Transcribe only the part of the material below that begins at the line containing "red star: (276, 116)" and ends at the line containing "red semicircle: (71, 108)", with both kept and images left out.
··· Provided material ···
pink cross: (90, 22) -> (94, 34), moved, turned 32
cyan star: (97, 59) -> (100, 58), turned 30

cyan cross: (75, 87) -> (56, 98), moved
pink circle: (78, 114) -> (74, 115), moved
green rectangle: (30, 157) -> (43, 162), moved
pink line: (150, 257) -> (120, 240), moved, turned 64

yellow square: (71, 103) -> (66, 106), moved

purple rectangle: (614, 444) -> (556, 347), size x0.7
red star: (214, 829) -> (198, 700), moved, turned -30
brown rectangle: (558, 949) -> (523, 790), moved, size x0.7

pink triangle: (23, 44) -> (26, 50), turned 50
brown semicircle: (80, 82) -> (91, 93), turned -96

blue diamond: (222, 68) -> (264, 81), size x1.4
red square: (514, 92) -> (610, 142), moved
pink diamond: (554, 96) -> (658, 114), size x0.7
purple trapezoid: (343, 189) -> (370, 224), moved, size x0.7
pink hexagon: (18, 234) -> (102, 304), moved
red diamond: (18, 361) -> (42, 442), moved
···
··· Provided material ···
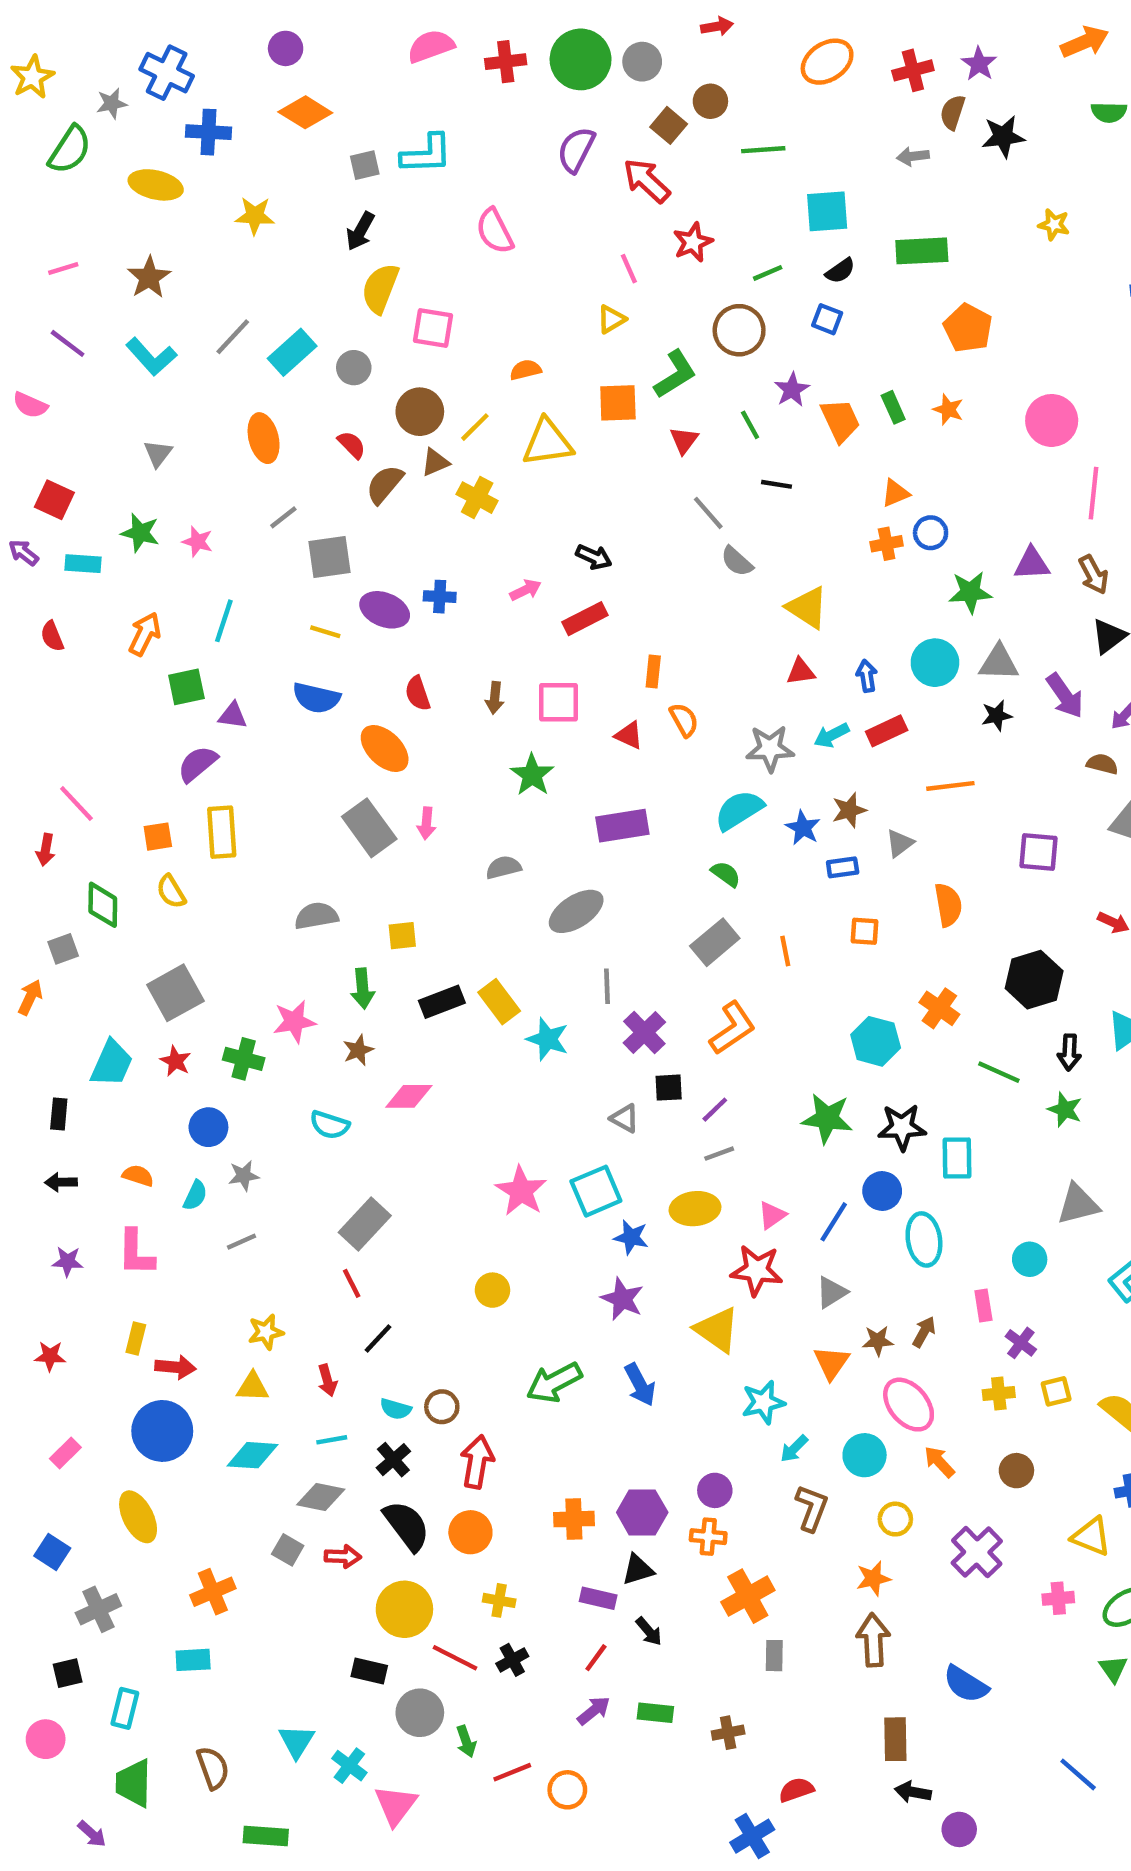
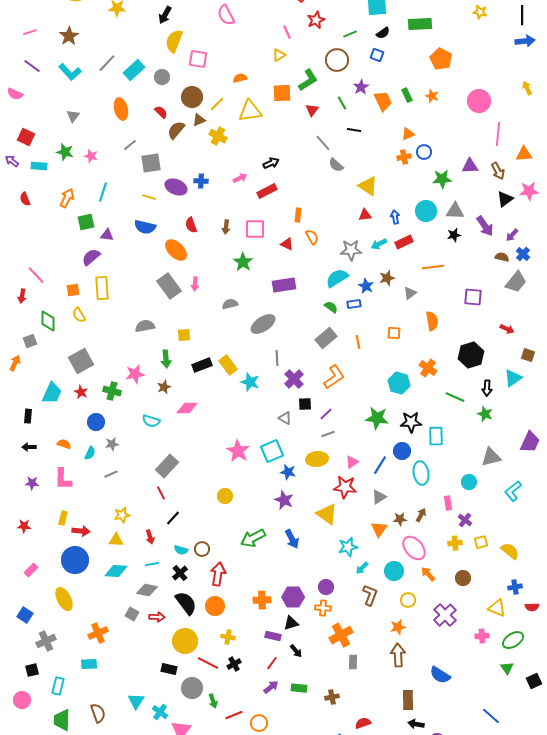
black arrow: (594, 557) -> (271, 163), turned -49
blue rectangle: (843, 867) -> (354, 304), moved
···
··· Provided material ···
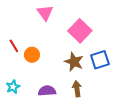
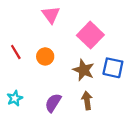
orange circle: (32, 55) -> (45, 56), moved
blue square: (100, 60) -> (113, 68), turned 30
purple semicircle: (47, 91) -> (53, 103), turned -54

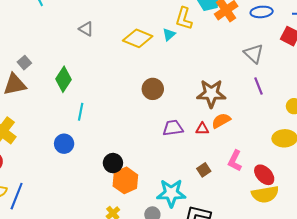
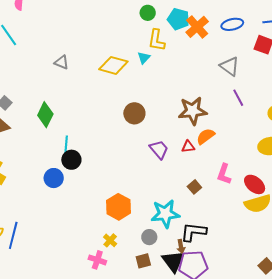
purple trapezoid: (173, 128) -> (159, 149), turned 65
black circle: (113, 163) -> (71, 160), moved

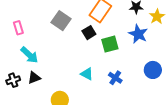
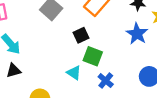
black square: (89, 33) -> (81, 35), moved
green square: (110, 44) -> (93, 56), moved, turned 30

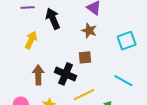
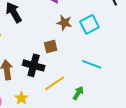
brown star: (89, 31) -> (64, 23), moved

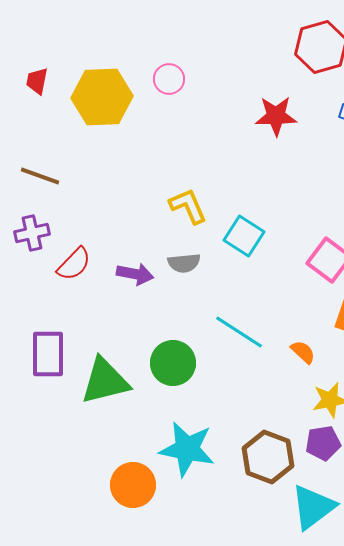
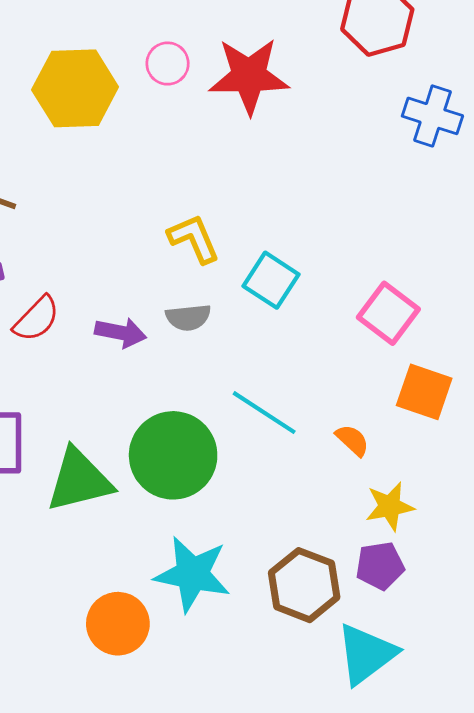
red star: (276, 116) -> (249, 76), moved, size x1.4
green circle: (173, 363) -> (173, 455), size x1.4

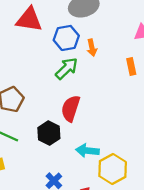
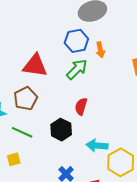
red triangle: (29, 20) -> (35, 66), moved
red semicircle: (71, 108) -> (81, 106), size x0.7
···
* _Task response_:
red star: (276, 116) -> (249, 76), moved, size x1.4
green circle: (173, 363) -> (173, 455), size x1.4

red triangle: (29, 20) -> (35, 66), moved
red semicircle: (71, 108) -> (81, 106), size x0.7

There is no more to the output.